**WHAT THE EXERCISE ASKS**
Your response should be an exact reproduction of the data below, beginning at the line containing "[109, 332, 152, 378]" and ending with the final line.

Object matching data
* * * * * * *
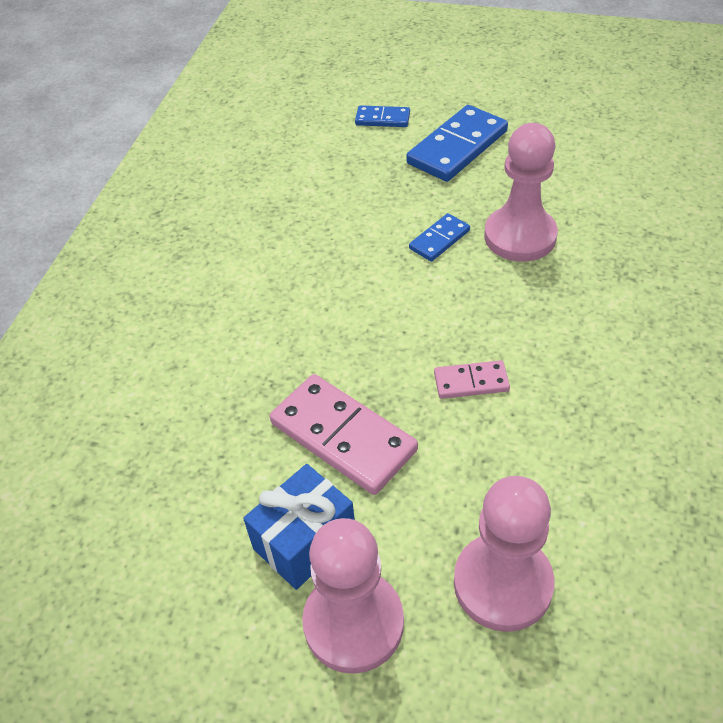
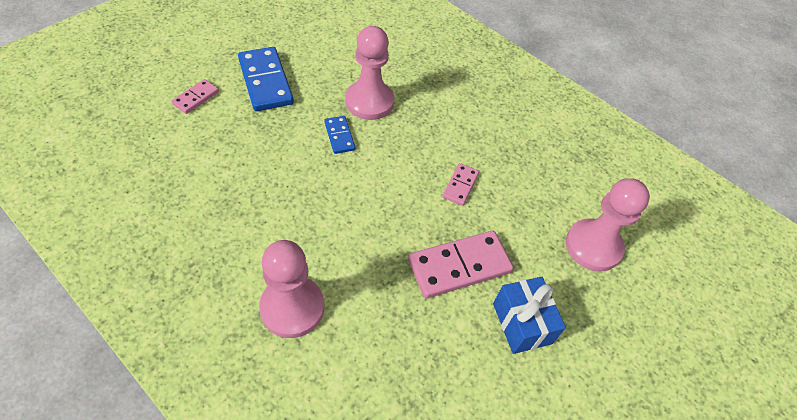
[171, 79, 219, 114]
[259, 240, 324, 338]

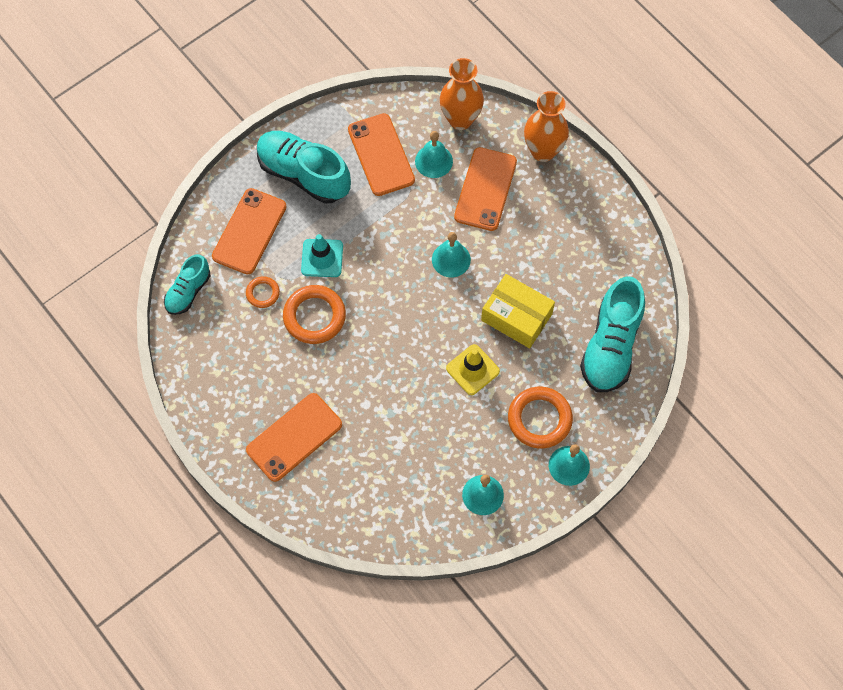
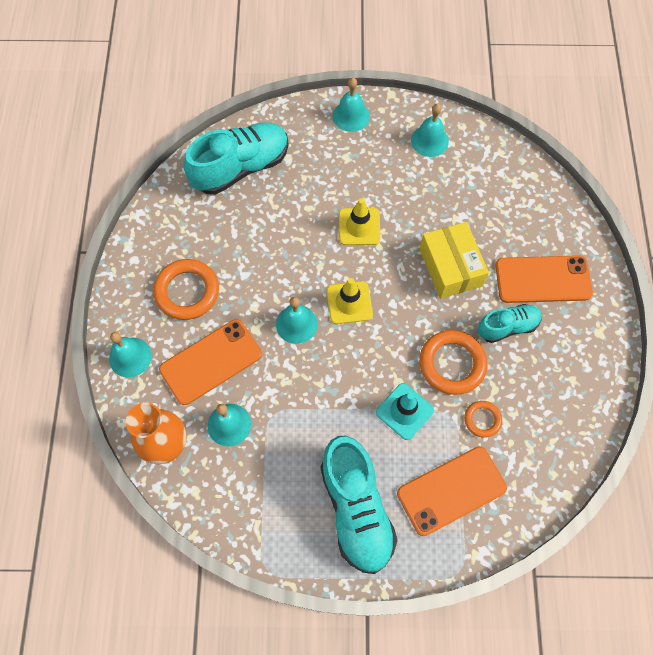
[109, 332, 152, 378]
[348, 113, 415, 196] (first image)
[477, 304, 542, 343]
[420, 222, 489, 299]
[153, 259, 219, 320]
[327, 278, 373, 324]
* * * * * * *
**WRITTEN RESPONSE**
[109, 332, 152, 378]
[348, 113, 415, 196] (first image)
[477, 304, 542, 343]
[420, 222, 489, 299]
[153, 259, 219, 320]
[327, 278, 373, 324]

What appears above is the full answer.